Return each line of the block of data below that contains the string "kern". Case counts.

■ A block of data:
++++++

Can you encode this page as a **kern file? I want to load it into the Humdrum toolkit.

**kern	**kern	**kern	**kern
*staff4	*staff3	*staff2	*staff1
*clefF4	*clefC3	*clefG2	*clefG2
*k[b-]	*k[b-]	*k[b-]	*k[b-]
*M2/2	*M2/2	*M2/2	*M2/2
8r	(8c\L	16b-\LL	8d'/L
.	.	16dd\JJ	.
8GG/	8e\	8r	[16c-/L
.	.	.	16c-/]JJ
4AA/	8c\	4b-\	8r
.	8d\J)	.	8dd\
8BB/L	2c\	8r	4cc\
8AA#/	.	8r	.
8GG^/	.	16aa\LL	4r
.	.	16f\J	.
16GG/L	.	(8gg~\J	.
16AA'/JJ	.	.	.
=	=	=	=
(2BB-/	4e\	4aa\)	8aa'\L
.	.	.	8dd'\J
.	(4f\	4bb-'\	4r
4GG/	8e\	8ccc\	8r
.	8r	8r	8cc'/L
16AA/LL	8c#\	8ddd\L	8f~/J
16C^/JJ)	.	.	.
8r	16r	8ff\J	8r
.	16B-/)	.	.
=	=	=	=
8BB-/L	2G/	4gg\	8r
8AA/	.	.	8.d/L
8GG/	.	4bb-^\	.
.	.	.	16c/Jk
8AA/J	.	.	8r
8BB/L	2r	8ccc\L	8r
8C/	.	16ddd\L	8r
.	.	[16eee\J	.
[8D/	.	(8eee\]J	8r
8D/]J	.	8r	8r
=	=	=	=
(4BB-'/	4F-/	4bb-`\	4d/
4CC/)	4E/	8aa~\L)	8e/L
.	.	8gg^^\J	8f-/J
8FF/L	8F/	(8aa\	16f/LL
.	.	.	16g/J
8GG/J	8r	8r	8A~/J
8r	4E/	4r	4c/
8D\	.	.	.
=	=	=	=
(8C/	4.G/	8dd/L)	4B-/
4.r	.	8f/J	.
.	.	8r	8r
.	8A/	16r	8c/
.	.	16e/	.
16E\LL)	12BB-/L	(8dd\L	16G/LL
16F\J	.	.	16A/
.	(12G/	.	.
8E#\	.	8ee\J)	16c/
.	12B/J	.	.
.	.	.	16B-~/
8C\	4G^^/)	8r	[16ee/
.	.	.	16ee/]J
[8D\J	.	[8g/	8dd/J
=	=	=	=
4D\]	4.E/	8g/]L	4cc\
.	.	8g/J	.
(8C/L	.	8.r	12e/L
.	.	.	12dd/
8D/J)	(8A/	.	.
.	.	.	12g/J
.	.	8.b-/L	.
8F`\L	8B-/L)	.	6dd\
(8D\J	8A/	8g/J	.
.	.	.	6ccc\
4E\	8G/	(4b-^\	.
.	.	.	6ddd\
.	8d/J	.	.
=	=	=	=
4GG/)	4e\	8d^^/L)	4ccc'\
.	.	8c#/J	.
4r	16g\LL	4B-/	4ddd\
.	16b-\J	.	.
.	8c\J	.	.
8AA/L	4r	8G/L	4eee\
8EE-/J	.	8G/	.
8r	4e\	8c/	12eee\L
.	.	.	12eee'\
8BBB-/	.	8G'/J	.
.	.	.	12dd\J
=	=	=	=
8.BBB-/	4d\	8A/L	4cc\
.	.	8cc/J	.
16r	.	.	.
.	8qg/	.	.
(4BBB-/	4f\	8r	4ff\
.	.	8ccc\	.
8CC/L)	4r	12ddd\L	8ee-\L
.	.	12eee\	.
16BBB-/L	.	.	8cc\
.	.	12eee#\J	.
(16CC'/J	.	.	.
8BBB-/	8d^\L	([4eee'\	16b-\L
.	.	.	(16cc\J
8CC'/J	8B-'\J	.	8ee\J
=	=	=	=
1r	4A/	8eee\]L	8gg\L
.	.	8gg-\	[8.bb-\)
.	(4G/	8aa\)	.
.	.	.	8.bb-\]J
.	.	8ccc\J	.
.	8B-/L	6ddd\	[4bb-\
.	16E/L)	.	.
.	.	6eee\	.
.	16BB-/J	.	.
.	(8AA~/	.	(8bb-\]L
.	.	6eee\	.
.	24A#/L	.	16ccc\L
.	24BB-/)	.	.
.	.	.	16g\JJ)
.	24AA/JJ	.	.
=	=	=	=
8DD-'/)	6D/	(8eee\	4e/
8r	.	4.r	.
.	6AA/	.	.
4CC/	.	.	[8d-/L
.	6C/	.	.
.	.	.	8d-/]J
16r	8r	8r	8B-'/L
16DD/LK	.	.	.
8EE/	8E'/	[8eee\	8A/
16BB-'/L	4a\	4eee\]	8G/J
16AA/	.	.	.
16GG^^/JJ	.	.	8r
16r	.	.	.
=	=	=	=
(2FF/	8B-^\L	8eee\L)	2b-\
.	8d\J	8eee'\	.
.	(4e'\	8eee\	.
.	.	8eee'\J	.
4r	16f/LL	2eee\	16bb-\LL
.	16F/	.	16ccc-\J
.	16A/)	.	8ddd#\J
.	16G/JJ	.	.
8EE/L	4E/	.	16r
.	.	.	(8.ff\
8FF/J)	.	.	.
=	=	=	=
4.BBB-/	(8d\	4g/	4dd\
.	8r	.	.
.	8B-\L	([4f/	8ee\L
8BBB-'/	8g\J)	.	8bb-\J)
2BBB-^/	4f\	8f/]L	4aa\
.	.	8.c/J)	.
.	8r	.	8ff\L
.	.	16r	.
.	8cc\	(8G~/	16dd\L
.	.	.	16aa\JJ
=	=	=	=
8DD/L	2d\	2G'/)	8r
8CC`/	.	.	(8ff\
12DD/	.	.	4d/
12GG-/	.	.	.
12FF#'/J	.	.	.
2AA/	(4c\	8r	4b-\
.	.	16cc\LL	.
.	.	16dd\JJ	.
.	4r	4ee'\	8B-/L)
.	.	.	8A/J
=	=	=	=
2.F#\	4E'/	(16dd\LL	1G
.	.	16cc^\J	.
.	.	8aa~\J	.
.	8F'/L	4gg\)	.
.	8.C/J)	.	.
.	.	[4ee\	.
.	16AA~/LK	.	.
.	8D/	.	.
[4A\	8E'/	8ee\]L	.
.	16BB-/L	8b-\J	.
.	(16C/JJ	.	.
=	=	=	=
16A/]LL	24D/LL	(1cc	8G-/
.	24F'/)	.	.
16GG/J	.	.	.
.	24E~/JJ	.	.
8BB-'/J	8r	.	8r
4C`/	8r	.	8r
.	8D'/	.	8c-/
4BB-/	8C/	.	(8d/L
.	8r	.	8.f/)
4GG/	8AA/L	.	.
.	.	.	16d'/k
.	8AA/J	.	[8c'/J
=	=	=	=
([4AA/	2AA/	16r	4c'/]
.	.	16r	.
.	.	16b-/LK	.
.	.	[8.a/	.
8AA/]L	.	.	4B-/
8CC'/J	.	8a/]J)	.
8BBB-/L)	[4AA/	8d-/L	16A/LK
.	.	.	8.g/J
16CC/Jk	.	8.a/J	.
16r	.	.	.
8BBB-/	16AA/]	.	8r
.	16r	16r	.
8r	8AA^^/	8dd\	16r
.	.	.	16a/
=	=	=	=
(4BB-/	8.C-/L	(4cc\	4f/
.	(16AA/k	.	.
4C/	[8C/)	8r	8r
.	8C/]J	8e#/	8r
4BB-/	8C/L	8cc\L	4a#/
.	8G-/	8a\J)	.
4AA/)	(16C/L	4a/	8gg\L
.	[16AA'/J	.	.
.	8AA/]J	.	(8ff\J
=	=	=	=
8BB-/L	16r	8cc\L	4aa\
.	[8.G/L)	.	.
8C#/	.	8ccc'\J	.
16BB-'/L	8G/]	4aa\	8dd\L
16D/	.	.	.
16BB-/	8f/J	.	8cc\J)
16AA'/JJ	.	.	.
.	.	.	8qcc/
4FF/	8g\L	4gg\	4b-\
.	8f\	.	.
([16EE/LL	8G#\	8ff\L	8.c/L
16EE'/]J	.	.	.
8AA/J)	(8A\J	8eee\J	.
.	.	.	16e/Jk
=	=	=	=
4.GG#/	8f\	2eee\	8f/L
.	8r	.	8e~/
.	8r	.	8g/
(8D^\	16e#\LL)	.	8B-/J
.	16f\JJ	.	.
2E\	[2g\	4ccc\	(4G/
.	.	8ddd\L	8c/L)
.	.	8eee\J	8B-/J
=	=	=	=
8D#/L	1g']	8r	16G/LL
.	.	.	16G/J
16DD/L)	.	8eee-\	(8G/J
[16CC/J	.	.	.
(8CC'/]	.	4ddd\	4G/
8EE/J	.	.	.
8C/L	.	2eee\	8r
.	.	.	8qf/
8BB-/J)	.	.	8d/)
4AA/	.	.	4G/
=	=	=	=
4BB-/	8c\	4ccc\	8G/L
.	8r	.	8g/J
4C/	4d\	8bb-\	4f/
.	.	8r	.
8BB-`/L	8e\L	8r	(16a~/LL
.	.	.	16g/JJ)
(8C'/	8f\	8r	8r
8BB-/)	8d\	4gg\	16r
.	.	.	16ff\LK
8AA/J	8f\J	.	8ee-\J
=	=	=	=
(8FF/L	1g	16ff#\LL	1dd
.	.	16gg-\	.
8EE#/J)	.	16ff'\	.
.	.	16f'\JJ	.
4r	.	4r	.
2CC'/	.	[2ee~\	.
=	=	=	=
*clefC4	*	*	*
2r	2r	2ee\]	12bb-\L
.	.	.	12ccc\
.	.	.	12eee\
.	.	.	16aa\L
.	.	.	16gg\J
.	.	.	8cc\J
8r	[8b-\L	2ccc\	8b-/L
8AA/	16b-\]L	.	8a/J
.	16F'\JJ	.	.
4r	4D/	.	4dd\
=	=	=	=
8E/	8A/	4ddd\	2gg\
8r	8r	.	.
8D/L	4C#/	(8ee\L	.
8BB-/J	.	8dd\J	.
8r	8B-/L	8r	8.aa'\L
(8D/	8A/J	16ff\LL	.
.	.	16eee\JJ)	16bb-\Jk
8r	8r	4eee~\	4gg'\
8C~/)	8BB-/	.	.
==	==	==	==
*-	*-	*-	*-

++++++

■ Response to this exercise:
Can you encode this page as a **kern file? I want to load it into the Humdrum toolkit.
**kern	**kern	**kern	**kern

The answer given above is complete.